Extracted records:

+===+

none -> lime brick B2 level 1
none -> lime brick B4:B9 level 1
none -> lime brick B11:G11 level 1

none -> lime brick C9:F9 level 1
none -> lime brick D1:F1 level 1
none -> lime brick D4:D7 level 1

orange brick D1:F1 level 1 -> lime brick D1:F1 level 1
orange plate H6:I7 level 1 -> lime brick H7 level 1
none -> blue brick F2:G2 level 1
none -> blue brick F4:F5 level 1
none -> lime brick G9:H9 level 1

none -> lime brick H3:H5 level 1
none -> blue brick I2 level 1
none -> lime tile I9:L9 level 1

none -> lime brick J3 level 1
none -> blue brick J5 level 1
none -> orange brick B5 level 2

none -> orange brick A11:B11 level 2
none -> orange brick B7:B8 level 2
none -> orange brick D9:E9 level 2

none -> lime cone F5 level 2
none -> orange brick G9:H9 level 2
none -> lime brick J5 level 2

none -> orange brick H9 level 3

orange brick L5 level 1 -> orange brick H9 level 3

+===+

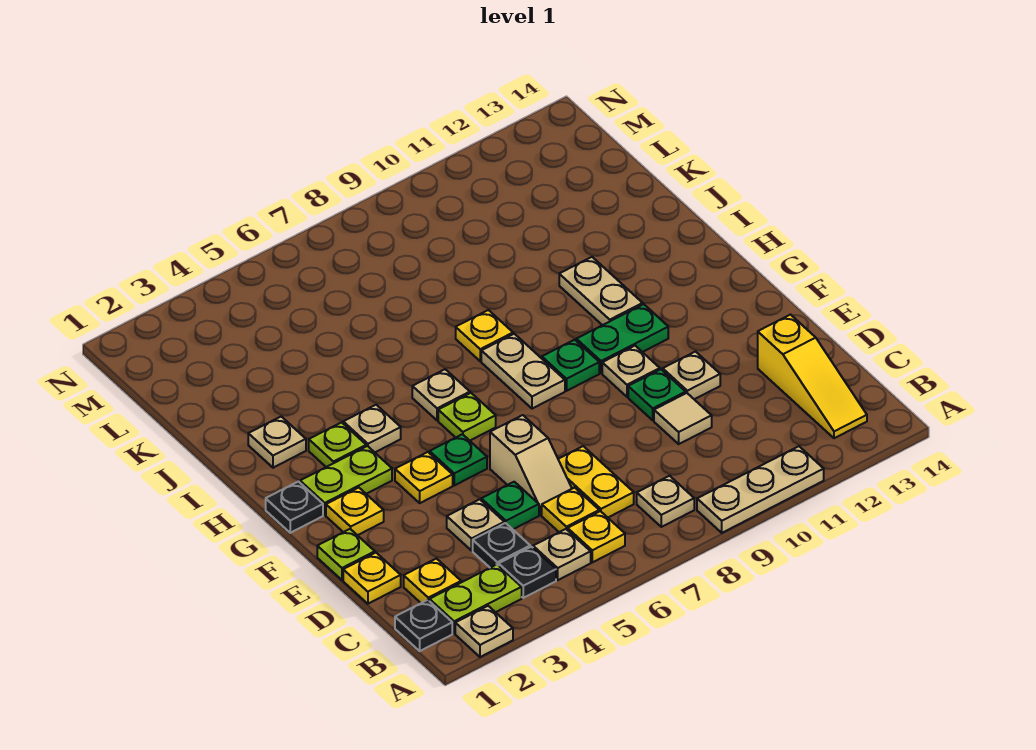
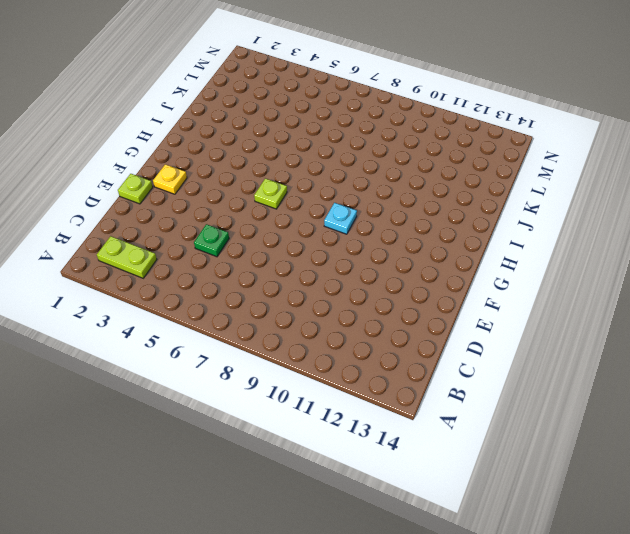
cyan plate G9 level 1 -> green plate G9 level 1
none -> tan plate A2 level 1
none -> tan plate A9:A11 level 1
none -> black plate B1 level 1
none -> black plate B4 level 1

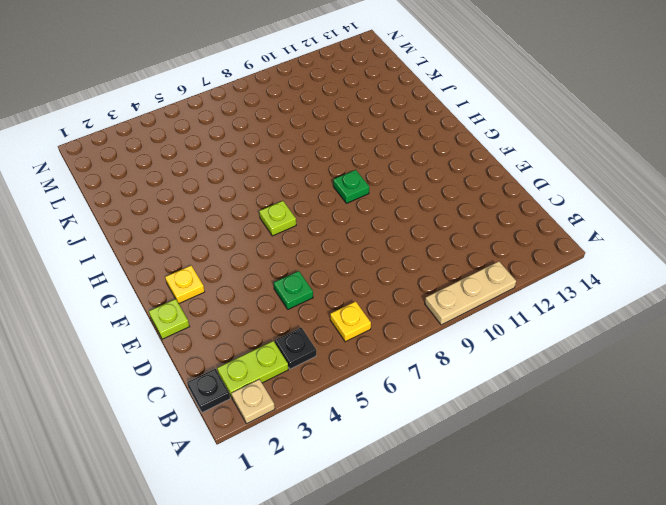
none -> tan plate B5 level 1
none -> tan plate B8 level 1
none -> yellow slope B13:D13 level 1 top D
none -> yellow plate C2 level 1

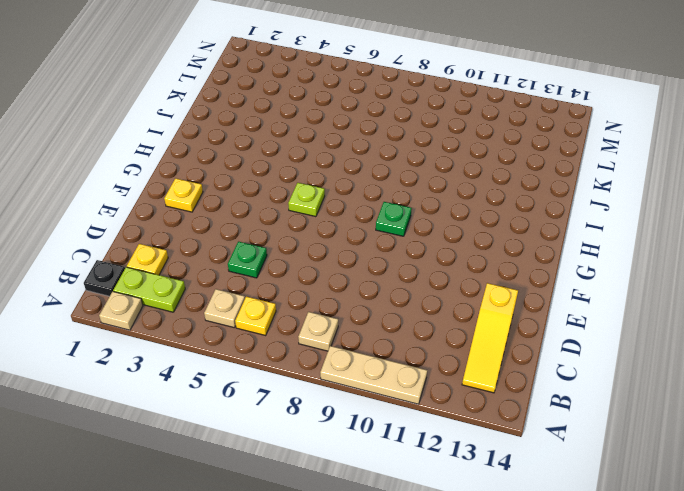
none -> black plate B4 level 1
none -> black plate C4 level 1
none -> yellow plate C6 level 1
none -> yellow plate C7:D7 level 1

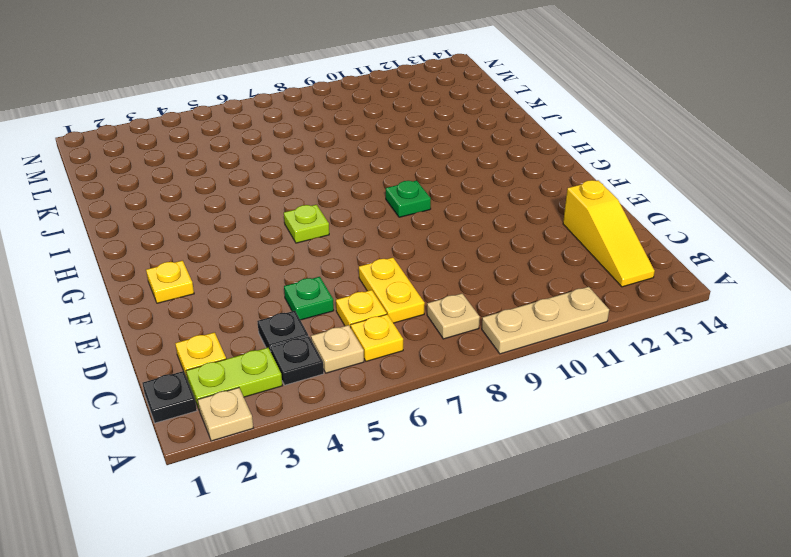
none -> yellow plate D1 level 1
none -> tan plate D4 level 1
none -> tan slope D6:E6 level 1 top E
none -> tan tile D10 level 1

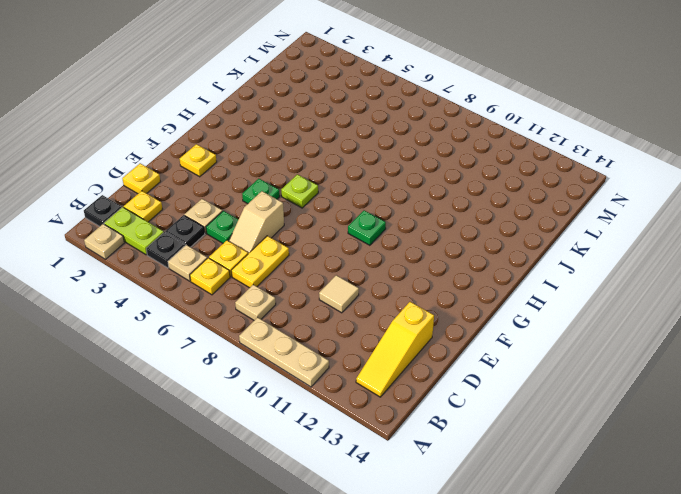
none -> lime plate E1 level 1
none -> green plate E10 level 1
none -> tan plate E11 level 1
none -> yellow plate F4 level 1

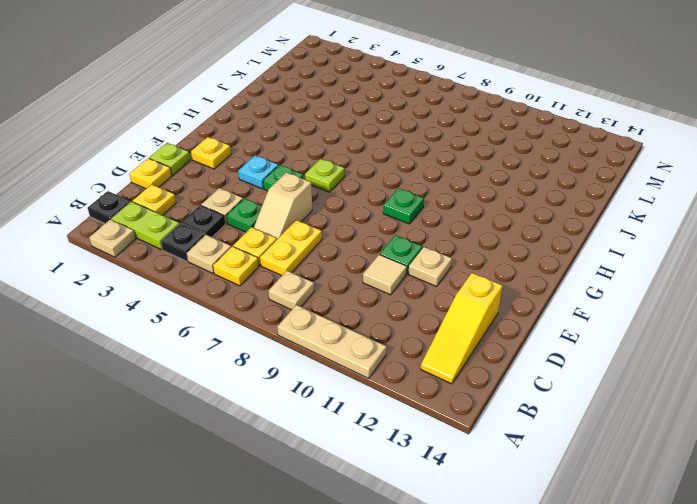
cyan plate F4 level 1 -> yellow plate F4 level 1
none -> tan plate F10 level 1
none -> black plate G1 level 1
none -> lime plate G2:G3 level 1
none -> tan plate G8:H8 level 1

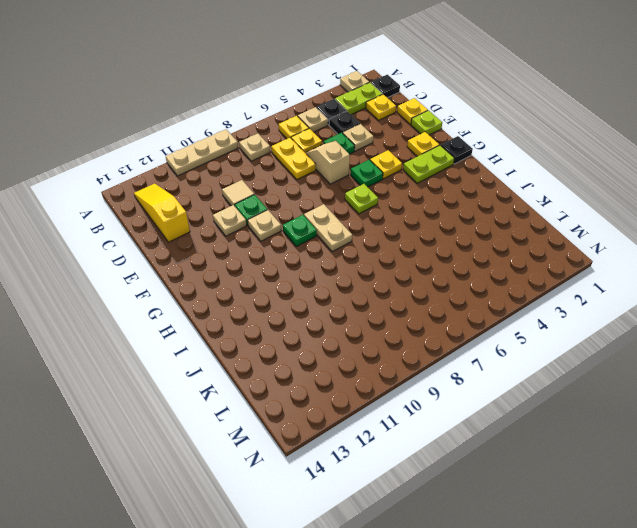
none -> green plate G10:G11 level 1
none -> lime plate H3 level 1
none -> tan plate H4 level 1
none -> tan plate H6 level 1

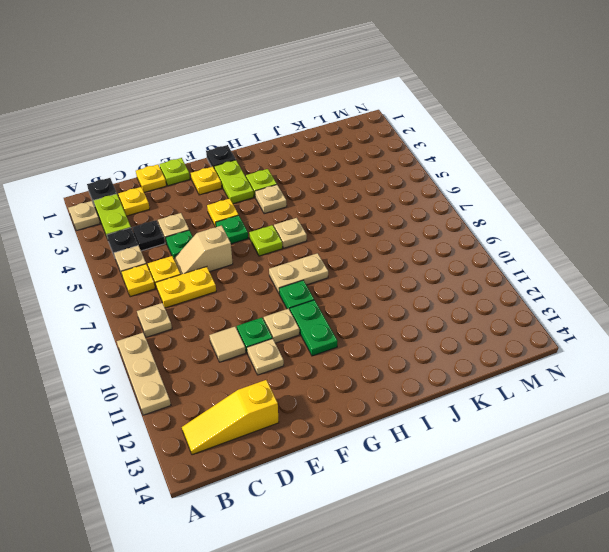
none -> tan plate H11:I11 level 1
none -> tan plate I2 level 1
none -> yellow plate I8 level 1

+===+

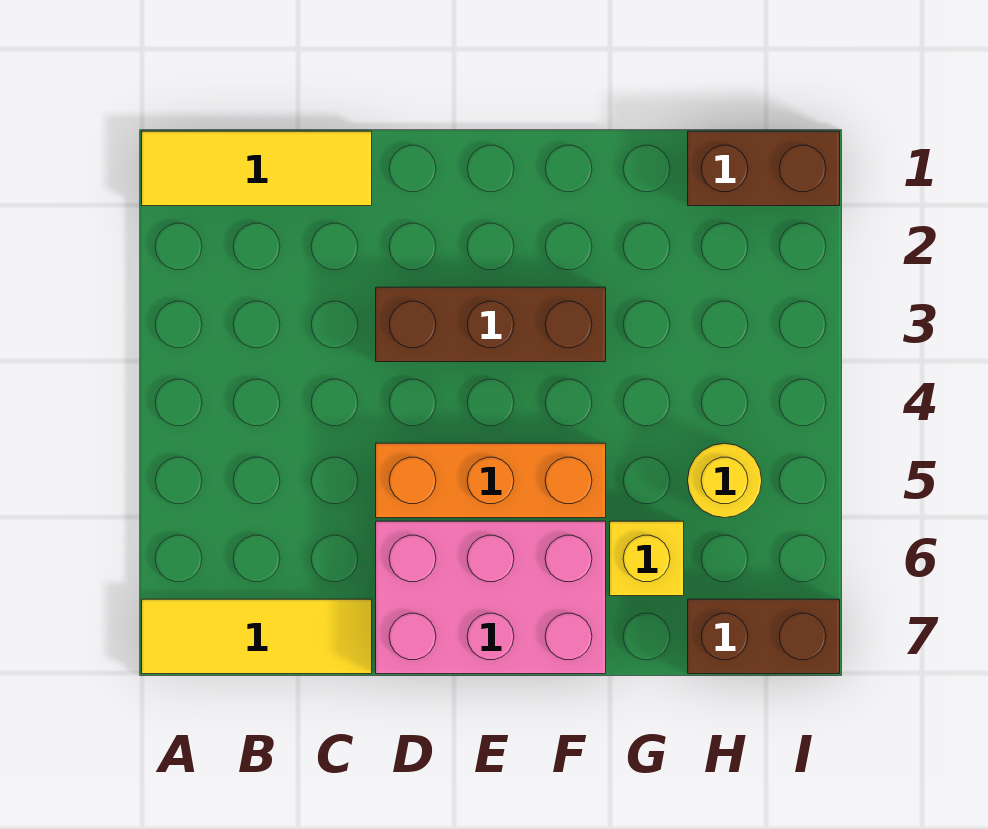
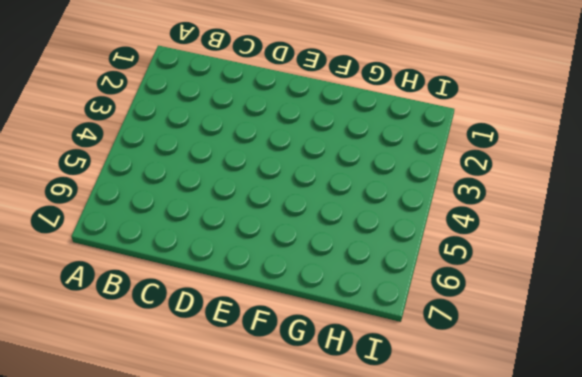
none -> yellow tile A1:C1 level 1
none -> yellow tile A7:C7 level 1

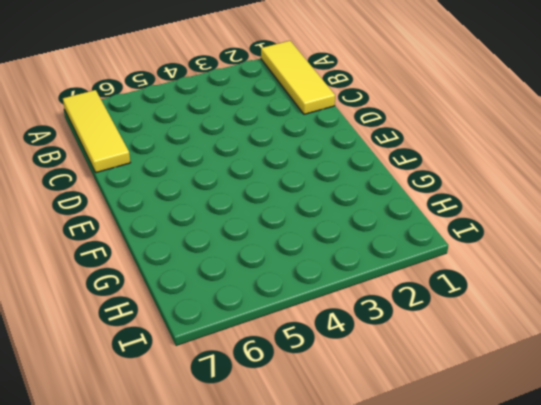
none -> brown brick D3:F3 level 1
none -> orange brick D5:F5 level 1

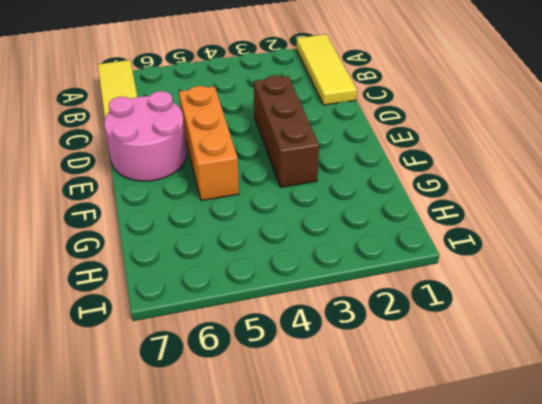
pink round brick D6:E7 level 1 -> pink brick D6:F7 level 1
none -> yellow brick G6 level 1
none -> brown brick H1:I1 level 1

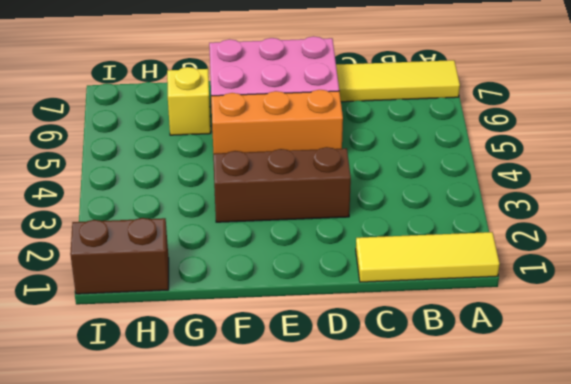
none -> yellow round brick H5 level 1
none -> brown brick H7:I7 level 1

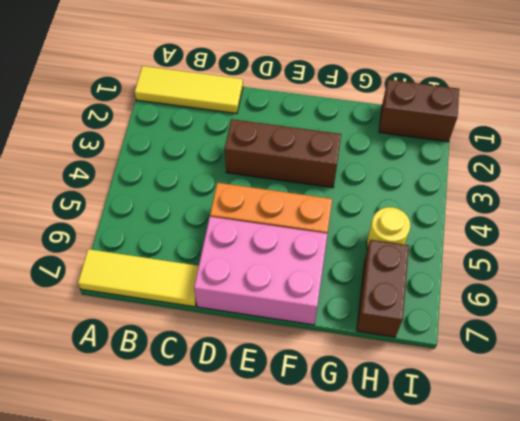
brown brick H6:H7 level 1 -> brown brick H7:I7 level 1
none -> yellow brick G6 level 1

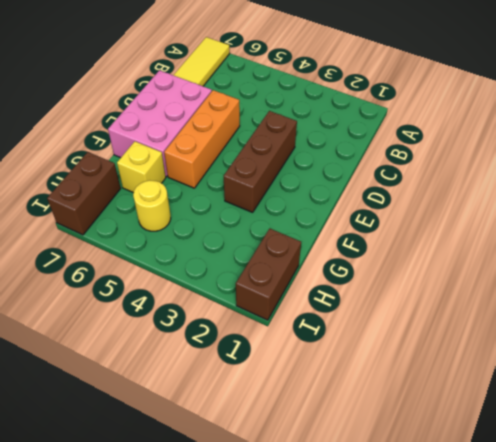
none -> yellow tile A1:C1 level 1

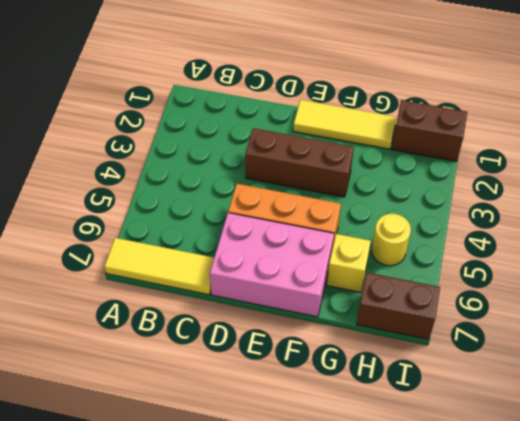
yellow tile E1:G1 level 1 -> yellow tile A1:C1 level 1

+===+

### [Activity]
Give the number of lines in the records that hold the word "round", with no other words.

### [Response]
2